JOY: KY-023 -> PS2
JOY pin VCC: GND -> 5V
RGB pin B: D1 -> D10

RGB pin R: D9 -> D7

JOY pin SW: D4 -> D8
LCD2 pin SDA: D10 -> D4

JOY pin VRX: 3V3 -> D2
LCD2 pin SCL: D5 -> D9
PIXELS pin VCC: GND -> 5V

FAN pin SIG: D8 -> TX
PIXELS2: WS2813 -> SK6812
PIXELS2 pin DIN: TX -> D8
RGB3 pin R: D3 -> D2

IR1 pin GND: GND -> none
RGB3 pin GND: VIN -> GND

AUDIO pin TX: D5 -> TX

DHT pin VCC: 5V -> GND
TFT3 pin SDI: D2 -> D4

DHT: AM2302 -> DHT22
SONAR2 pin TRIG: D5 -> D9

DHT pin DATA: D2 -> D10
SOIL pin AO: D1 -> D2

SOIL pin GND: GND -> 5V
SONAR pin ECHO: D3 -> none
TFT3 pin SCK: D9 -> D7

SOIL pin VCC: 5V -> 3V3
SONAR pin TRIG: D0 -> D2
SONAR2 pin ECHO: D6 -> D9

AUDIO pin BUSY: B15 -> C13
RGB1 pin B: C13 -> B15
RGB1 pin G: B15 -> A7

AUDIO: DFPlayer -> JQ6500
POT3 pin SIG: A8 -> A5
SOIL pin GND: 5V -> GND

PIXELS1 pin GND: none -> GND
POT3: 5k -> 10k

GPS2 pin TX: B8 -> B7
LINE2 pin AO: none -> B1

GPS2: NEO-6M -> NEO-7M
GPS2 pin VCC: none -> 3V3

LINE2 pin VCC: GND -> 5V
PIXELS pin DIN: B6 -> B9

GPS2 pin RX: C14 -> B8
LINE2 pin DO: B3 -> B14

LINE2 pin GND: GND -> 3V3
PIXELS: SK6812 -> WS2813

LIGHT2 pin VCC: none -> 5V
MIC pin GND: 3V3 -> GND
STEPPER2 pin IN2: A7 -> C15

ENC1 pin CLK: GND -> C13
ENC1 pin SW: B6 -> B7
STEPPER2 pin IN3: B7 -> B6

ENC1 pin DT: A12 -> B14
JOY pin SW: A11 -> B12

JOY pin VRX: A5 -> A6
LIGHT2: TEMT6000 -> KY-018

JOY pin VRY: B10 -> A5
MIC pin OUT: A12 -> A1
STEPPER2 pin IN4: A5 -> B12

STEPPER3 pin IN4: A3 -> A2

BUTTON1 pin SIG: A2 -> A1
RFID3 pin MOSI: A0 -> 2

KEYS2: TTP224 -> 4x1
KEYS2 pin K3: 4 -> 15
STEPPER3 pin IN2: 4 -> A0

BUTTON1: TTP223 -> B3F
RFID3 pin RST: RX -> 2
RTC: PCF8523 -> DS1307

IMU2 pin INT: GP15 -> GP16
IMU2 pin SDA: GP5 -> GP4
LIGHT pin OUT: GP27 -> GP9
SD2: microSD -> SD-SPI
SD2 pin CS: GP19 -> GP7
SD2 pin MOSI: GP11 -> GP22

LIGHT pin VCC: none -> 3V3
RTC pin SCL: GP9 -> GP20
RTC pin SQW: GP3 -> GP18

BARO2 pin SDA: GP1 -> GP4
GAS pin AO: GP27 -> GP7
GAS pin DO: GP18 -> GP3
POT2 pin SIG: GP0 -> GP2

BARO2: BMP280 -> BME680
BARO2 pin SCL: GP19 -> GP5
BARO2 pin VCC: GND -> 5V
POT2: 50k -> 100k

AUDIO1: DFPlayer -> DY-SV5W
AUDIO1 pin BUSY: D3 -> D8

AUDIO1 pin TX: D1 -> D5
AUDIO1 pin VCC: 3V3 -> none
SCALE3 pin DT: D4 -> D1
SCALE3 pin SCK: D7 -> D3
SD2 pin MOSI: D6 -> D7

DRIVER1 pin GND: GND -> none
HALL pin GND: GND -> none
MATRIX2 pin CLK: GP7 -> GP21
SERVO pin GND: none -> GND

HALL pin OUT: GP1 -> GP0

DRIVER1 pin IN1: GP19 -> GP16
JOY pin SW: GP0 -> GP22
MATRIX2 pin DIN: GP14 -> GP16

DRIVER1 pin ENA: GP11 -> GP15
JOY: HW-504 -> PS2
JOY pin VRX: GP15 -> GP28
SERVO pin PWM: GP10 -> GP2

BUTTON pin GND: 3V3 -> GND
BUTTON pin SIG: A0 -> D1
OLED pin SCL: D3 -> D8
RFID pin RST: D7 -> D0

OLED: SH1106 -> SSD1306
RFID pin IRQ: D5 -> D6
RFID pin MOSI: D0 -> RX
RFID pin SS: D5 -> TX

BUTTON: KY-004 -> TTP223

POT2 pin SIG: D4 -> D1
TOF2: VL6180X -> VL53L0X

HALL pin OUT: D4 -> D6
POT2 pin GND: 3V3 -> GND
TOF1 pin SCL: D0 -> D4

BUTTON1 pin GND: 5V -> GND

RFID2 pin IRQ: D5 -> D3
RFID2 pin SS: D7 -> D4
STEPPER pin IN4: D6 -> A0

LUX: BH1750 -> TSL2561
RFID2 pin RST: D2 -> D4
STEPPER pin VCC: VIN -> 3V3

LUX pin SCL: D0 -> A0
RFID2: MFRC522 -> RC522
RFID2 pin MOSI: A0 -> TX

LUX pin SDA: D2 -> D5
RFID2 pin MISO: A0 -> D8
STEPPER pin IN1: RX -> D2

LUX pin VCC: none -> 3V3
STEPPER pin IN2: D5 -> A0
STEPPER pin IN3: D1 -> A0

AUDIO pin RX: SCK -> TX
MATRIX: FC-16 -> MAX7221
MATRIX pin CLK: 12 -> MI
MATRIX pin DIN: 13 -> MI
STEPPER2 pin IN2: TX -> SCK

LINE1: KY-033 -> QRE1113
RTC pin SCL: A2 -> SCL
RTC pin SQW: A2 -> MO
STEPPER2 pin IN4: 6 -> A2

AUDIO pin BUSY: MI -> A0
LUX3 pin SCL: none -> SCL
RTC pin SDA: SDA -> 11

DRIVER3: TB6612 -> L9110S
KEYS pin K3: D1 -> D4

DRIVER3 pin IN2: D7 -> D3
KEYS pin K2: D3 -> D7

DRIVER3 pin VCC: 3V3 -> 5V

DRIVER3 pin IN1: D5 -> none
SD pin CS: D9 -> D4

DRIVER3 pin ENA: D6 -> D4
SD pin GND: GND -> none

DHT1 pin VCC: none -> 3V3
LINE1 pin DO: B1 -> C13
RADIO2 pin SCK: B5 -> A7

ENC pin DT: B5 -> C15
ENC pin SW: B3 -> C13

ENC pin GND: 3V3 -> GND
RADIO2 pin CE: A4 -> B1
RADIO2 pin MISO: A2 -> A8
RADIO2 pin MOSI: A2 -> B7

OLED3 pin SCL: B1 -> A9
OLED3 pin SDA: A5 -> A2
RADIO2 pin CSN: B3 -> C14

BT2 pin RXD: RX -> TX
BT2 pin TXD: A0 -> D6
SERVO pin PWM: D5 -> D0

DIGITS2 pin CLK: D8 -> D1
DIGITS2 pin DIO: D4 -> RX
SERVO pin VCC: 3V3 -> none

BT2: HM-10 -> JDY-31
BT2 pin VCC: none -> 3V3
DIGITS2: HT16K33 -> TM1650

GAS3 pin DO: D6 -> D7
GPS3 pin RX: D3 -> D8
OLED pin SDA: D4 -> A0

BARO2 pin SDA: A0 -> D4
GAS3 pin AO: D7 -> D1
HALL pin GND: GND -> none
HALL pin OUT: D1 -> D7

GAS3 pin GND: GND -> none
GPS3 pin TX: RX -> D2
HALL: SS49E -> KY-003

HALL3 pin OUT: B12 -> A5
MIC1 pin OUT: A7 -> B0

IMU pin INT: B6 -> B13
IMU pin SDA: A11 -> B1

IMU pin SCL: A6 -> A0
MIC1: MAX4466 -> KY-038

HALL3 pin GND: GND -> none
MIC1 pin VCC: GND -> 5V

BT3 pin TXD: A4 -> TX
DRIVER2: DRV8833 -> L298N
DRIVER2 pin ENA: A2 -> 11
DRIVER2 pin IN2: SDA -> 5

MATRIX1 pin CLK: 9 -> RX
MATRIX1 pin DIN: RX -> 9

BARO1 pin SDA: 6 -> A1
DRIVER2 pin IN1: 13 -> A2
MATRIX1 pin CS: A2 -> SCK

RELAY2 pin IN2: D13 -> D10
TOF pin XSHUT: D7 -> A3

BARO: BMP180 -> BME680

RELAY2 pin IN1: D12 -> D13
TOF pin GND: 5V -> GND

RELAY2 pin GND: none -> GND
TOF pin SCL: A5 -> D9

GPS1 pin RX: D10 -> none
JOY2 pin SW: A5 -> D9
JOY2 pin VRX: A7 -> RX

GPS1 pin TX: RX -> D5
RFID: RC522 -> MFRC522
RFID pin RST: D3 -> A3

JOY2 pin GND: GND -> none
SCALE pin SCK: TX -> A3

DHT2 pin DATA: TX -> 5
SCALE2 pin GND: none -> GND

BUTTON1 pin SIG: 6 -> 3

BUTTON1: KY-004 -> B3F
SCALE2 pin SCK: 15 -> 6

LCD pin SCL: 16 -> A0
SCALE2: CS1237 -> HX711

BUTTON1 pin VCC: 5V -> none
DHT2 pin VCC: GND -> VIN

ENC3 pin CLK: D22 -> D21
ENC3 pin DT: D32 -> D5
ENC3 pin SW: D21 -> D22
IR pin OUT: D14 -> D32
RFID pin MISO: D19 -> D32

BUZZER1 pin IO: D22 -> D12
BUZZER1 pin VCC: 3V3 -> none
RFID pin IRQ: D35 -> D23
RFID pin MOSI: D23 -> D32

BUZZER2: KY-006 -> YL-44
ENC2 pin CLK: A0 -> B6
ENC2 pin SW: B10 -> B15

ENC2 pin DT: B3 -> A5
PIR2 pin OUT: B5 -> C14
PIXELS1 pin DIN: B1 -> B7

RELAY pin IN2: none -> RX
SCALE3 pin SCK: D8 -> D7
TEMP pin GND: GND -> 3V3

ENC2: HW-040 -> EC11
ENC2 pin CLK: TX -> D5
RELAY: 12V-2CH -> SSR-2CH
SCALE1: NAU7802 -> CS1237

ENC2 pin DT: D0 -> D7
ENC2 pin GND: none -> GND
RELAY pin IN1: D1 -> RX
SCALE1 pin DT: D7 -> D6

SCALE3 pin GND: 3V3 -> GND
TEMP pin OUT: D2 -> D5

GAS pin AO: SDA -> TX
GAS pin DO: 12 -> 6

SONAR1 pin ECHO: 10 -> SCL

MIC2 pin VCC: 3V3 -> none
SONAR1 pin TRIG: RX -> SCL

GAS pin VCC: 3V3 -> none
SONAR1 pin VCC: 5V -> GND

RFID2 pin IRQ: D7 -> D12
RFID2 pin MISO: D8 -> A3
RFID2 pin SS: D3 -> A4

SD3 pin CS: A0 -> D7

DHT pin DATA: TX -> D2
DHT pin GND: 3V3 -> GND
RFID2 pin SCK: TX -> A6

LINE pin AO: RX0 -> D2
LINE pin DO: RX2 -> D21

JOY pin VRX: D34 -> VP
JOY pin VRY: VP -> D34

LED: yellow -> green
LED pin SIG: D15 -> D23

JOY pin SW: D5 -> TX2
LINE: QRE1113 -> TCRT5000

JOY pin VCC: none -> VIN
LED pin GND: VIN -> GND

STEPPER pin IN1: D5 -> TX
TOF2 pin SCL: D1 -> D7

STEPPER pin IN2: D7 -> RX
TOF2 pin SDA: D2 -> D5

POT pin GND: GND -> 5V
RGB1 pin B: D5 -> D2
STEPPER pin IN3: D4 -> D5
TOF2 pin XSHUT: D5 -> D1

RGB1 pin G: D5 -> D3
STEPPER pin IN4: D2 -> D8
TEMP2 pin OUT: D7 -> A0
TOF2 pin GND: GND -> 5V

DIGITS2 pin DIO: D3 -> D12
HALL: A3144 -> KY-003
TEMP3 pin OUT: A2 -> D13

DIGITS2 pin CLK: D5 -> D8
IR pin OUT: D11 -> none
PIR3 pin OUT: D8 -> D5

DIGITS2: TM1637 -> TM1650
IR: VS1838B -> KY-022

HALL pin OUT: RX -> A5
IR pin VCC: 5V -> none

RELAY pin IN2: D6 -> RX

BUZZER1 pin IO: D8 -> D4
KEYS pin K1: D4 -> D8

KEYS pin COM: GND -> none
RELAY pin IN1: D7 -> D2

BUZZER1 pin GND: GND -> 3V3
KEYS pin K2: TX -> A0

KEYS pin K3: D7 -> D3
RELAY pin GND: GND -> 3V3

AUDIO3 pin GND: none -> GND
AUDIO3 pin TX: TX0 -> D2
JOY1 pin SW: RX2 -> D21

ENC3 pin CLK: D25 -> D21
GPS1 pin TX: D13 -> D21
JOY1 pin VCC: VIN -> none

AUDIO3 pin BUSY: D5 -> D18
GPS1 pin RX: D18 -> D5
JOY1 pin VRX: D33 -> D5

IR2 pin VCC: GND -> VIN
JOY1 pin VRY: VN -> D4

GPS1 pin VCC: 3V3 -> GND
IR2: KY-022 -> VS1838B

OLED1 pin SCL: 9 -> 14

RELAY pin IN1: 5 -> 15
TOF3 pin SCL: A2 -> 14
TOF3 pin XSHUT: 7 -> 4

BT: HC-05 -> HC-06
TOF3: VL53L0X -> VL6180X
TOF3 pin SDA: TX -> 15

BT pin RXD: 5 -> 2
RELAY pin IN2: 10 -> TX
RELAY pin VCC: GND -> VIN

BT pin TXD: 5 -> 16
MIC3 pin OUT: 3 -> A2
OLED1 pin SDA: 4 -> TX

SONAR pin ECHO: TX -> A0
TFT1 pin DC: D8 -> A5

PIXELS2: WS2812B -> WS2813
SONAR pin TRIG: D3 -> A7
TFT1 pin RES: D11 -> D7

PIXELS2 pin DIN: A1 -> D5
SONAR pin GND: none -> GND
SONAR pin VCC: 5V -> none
* * * * * * *
Would you please repeat exactly the lines above, starting at the line with "LINE2 pin DO: B3 -> B14" and stopping at the line with "STEPPER3 pin IN2: 4 -> A0", both included?

LINE2 pin DO: B3 -> B14

LINE2 pin GND: GND -> 3V3
PIXELS: SK6812 -> WS2813

LIGHT2 pin VCC: none -> 5V
MIC pin GND: 3V3 -> GND
STEPPER2 pin IN2: A7 -> C15

ENC1 pin CLK: GND -> C13
ENC1 pin SW: B6 -> B7
STEPPER2 pin IN3: B7 -> B6

ENC1 pin DT: A12 -> B14
JOY pin SW: A11 -> B12

JOY pin VRX: A5 -> A6
LIGHT2: TEMT6000 -> KY-018

JOY pin VRY: B10 -> A5
MIC pin OUT: A12 -> A1
STEPPER2 pin IN4: A5 -> B12

STEPPER3 pin IN4: A3 -> A2

BUTTON1 pin SIG: A2 -> A1
RFID3 pin MOSI: A0 -> 2

KEYS2: TTP224 -> 4x1
KEYS2 pin K3: 4 -> 15
STEPPER3 pin IN2: 4 -> A0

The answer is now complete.